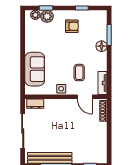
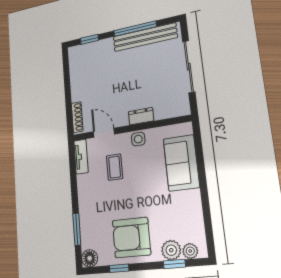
armchair: (72, 26) -> (131, 238), width x1.88, depth x1.88
floor lamp: (102, 46) -> (90, 258), moved
dresser: (35, 104) -> (141, 116), moved

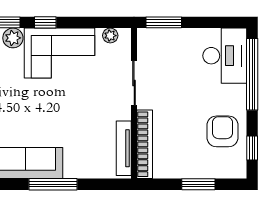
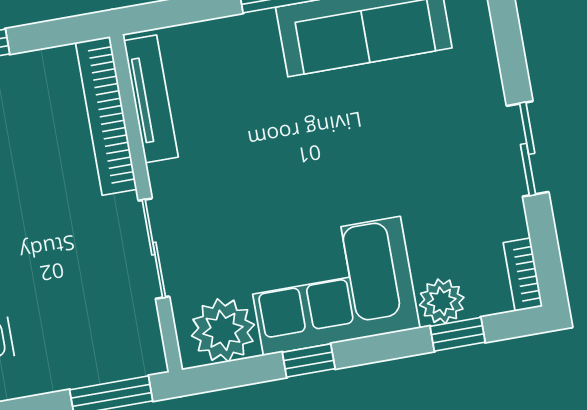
window: (45, 22) -> (309, 361), moved
plant: (110, 36) -> (223, 330), width x1.88, depth x1.88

_Required action_
Look through the entries and find each line that has the string "moved". Copy those lines.

_Finished exercise_
floor lamp: (102, 46) -> (90, 258), moved
dresser: (35, 104) -> (141, 116), moved
window: (45, 22) -> (309, 361), moved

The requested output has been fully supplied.